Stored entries
-- -- --

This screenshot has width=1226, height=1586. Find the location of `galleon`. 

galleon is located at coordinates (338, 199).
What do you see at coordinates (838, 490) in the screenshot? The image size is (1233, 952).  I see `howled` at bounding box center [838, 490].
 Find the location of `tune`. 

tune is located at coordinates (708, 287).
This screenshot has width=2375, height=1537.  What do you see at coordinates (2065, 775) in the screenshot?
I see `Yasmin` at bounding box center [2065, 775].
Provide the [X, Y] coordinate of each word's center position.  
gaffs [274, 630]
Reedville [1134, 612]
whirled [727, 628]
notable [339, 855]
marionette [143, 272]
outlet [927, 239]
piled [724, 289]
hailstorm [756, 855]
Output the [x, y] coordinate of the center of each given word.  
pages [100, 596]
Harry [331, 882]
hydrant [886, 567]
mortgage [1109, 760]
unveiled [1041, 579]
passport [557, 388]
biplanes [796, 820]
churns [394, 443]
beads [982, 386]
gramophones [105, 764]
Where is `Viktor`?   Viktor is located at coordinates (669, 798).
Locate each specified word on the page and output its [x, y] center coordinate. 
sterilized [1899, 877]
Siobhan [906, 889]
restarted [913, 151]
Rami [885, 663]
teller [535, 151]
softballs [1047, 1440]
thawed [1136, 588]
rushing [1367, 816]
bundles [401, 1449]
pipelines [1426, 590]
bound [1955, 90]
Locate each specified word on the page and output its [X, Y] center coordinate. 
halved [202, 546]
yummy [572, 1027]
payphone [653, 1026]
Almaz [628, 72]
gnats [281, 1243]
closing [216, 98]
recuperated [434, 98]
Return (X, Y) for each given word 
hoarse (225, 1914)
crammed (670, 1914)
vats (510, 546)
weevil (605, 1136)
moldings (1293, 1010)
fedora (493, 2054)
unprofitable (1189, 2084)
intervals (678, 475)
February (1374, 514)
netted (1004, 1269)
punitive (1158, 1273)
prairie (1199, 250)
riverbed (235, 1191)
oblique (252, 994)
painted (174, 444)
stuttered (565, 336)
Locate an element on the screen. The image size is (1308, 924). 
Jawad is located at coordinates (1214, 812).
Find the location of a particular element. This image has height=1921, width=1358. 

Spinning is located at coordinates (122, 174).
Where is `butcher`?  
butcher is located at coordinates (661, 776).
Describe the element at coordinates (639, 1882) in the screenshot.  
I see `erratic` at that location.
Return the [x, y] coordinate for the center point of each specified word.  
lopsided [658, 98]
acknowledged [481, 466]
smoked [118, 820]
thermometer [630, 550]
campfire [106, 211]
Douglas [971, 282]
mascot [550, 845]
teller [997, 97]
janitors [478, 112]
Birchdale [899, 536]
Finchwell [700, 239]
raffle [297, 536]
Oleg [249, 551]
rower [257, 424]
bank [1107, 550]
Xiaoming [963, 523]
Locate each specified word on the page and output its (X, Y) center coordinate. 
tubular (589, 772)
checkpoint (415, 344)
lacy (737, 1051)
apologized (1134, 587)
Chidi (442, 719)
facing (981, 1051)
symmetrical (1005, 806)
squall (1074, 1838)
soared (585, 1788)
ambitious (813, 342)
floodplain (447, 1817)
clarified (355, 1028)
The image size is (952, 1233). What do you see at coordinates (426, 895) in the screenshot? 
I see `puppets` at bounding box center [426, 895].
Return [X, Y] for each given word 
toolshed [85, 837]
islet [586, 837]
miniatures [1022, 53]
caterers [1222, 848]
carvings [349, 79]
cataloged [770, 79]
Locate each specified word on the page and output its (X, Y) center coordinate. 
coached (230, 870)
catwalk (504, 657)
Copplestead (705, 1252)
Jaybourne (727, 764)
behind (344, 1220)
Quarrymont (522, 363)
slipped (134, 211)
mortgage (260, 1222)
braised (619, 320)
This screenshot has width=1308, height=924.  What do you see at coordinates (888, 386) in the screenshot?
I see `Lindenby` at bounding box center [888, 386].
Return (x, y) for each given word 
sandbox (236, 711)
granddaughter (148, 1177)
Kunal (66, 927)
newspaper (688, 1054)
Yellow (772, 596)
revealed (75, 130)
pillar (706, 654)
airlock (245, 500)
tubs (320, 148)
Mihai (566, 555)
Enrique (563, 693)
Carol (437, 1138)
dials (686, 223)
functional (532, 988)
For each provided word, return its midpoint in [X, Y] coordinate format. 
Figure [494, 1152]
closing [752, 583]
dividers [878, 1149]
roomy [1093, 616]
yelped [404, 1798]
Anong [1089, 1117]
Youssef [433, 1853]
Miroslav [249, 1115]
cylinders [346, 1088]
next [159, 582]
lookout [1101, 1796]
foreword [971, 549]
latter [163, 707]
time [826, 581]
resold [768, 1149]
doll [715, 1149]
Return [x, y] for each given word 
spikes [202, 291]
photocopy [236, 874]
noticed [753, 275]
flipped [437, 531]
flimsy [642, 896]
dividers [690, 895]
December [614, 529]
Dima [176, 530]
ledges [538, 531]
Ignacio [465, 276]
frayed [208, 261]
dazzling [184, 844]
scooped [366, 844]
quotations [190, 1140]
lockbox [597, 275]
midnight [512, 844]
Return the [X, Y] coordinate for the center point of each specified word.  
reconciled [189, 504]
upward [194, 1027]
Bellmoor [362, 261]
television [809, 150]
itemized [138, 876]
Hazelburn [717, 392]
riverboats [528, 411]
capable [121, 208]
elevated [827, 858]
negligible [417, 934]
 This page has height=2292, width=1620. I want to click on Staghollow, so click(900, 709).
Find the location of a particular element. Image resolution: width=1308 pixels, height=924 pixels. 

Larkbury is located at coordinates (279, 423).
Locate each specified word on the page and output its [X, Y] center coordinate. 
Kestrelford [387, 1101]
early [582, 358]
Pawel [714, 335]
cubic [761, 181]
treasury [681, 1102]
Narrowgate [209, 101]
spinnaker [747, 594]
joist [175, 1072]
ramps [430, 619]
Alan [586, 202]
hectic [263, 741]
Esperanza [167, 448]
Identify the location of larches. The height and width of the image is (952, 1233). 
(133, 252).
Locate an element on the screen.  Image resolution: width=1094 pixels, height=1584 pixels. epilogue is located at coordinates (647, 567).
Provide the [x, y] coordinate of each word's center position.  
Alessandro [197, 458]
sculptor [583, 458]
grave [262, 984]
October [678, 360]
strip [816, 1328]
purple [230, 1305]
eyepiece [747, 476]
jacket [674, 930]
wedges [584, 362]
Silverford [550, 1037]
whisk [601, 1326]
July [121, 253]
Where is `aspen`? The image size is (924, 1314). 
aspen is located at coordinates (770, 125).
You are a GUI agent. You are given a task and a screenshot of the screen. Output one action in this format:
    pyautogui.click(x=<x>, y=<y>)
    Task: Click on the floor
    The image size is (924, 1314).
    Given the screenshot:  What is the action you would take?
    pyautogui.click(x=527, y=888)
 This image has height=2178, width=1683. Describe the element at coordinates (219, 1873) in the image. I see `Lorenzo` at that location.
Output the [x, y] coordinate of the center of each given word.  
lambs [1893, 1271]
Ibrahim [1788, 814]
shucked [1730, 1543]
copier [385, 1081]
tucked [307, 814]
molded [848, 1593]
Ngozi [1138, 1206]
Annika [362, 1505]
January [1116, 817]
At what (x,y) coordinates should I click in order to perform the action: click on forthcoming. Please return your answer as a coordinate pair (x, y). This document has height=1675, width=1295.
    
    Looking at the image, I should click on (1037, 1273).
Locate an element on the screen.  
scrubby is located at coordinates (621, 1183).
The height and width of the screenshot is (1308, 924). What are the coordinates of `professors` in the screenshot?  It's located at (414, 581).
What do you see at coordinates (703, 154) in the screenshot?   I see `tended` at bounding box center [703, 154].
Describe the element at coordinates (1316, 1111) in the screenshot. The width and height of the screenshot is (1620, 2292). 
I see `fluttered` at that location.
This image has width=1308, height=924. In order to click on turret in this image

-- -- --

# INSTRUCTIONS FOR THE TASK
Rewrite the stored entries above, changing every "image size" to "canvas size" and leaving everything else untouched.

# EXPECTED OUTPUT
This screenshot has width=1226, height=1586. Find the location of `galleon`. 

galleon is located at coordinates (338, 199).
What do you see at coordinates (838, 490) in the screenshot? The canvas size is (1233, 952).  I see `howled` at bounding box center [838, 490].
 Find the location of `tune`. 

tune is located at coordinates (708, 287).
This screenshot has width=2375, height=1537.  What do you see at coordinates (2065, 775) in the screenshot?
I see `Yasmin` at bounding box center [2065, 775].
Provide the [X, Y] coordinate of each word's center position.  
gaffs [274, 630]
Reedville [1134, 612]
whirled [727, 628]
notable [339, 855]
marionette [143, 272]
outlet [927, 239]
piled [724, 289]
hailstorm [756, 855]
Output the [x, y] coordinate of the center of each given word.  
pages [100, 596]
Harry [331, 882]
hydrant [886, 567]
mortgage [1109, 760]
unveiled [1041, 579]
passport [557, 388]
biplanes [796, 820]
churns [394, 443]
beads [982, 386]
gramophones [105, 764]
Where is `Viktor`?   Viktor is located at coordinates (669, 798).
Locate each specified word on the page and output its [x, y] center coordinate. 
sterilized [1899, 877]
Siobhan [906, 889]
restarted [913, 151]
Rami [885, 663]
teller [535, 151]
softballs [1047, 1440]
thawed [1136, 588]
rushing [1367, 816]
bundles [401, 1449]
pipelines [1426, 590]
bound [1955, 90]
Locate each specified word on the page and output its [X, Y] center coordinate. 
halved [202, 546]
yummy [572, 1027]
payphone [653, 1026]
Almaz [628, 72]
gnats [281, 1243]
closing [216, 98]
recuperated [434, 98]
Return (X, Y) for each given word 
hoarse (225, 1914)
crammed (670, 1914)
vats (510, 546)
weevil (605, 1136)
moldings (1293, 1010)
fedora (493, 2054)
unprofitable (1189, 2084)
intervals (678, 475)
February (1374, 514)
netted (1004, 1269)
punitive (1158, 1273)
prairie (1199, 250)
riverbed (235, 1191)
oblique (252, 994)
painted (174, 444)
stuttered (565, 336)
Locate an element on the screen. The canvas size is (1308, 924). 
Jawad is located at coordinates (1214, 812).
Find the location of a particular element. This image has height=1921, width=1358. 

Spinning is located at coordinates (122, 174).
Where is `butcher`?  
butcher is located at coordinates (661, 776).
Describe the element at coordinates (639, 1882) in the screenshot.  
I see `erratic` at that location.
Return the [x, y] coordinate for the center point of each specified word.  
lopsided [658, 98]
acknowledged [481, 466]
smoked [118, 820]
thermometer [630, 550]
campfire [106, 211]
Douglas [971, 282]
mascot [550, 845]
teller [997, 97]
janitors [478, 112]
Birchdale [899, 536]
Finchwell [700, 239]
raffle [297, 536]
Oleg [249, 551]
rower [257, 424]
bank [1107, 550]
Xiaoming [963, 523]
Locate each specified word on the page and output its (X, Y) center coordinate. 
tubular (589, 772)
checkpoint (415, 344)
lacy (737, 1051)
apologized (1134, 587)
Chidi (442, 719)
facing (981, 1051)
symmetrical (1005, 806)
squall (1074, 1838)
soared (585, 1788)
ambitious (813, 342)
floodplain (447, 1817)
clarified (355, 1028)
The canvas size is (952, 1233). What do you see at coordinates (426, 895) in the screenshot? 
I see `puppets` at bounding box center [426, 895].
Return [X, Y] for each given word 
toolshed [85, 837]
islet [586, 837]
miniatures [1022, 53]
caterers [1222, 848]
carvings [349, 79]
cataloged [770, 79]
Locate each specified word on the page and output its (X, Y) center coordinate. 
coached (230, 870)
catwalk (504, 657)
Copplestead (705, 1252)
Jaybourne (727, 764)
behind (344, 1220)
Quarrymont (522, 363)
slipped (134, 211)
mortgage (260, 1222)
braised (619, 320)
This screenshot has width=1308, height=924.  What do you see at coordinates (888, 386) in the screenshot?
I see `Lindenby` at bounding box center [888, 386].
Return (x, y) for each given word 
sandbox (236, 711)
granddaughter (148, 1177)
Kunal (66, 927)
newspaper (688, 1054)
Yellow (772, 596)
revealed (75, 130)
pillar (706, 654)
airlock (245, 500)
tubs (320, 148)
Mihai (566, 555)
Enrique (563, 693)
Carol (437, 1138)
dials (686, 223)
functional (532, 988)
For each provided word, return its midpoint in [X, Y] coordinate format. 
Figure [494, 1152]
closing [752, 583]
dividers [878, 1149]
roomy [1093, 616]
yelped [404, 1798]
Anong [1089, 1117]
Youssef [433, 1853]
Miroslav [249, 1115]
cylinders [346, 1088]
next [159, 582]
lookout [1101, 1796]
foreword [971, 549]
latter [163, 707]
time [826, 581]
resold [768, 1149]
doll [715, 1149]
Return [x, y] for each given word 
spikes [202, 291]
photocopy [236, 874]
noticed [753, 275]
flipped [437, 531]
flimsy [642, 896]
dividers [690, 895]
December [614, 529]
Dima [176, 530]
ledges [538, 531]
Ignacio [465, 276]
frayed [208, 261]
dazzling [184, 844]
scooped [366, 844]
quotations [190, 1140]
lockbox [597, 275]
midnight [512, 844]
Return the [X, Y] coordinate for the center point of each specified word.  
reconciled [189, 504]
upward [194, 1027]
Bellmoor [362, 261]
television [809, 150]
itemized [138, 876]
Hazelburn [717, 392]
riverboats [528, 411]
capable [121, 208]
elevated [827, 858]
negligible [417, 934]
 This page has height=2292, width=1620. I want to click on Staghollow, so click(900, 709).
Find the location of a particular element. Image resolution: width=1308 pixels, height=924 pixels. 

Larkbury is located at coordinates (279, 423).
Locate each specified word on the page and output its [X, Y] center coordinate. 
Kestrelford [387, 1101]
early [582, 358]
Pawel [714, 335]
cubic [761, 181]
treasury [681, 1102]
Narrowgate [209, 101]
spinnaker [747, 594]
joist [175, 1072]
ramps [430, 619]
Alan [586, 202]
hectic [263, 741]
Esperanza [167, 448]
Identify the location of larches. The height and width of the image is (952, 1233). 
(133, 252).
Locate an element on the screen.  Image resolution: width=1094 pixels, height=1584 pixels. epilogue is located at coordinates (647, 567).
Provide the [x, y] coordinate of each word's center position.  
Alessandro [197, 458]
sculptor [583, 458]
grave [262, 984]
October [678, 360]
strip [816, 1328]
purple [230, 1305]
eyepiece [747, 476]
jacket [674, 930]
wedges [584, 362]
Silverford [550, 1037]
whisk [601, 1326]
July [121, 253]
Where is `aspen`? The canvas size is (924, 1314). 
aspen is located at coordinates (770, 125).
You are a GUI agent. You are given a task and a screenshot of the screen. Output one action in this format:
    pyautogui.click(x=<x>, y=<y>)
    Task: Click on the floor
    The canvas size is (924, 1314).
    Given the screenshot:  What is the action you would take?
    pyautogui.click(x=527, y=888)
 This image has height=2178, width=1683. Describe the element at coordinates (219, 1873) in the image. I see `Lorenzo` at that location.
Output the [x, y] coordinate of the center of each given word.  
lambs [1893, 1271]
Ibrahim [1788, 814]
shucked [1730, 1543]
copier [385, 1081]
tucked [307, 814]
molded [848, 1593]
Ngozi [1138, 1206]
Annika [362, 1505]
January [1116, 817]
At what (x,y) coordinates should I click in order to perform the action: click on forthcoming. Please return your answer as a coordinate pair (x, y). This document has height=1675, width=1295.
    
    Looking at the image, I should click on (1037, 1273).
Locate an element on the screen.  
scrubby is located at coordinates (621, 1183).
The height and width of the screenshot is (1308, 924). What are the coordinates of `professors` in the screenshot?  It's located at (414, 581).
What do you see at coordinates (703, 154) in the screenshot?   I see `tended` at bounding box center [703, 154].
Describe the element at coordinates (1316, 1111) in the screenshot. The width and height of the screenshot is (1620, 2292). 
I see `fluttered` at that location.
This image has width=1308, height=924. In order to click on turret in this image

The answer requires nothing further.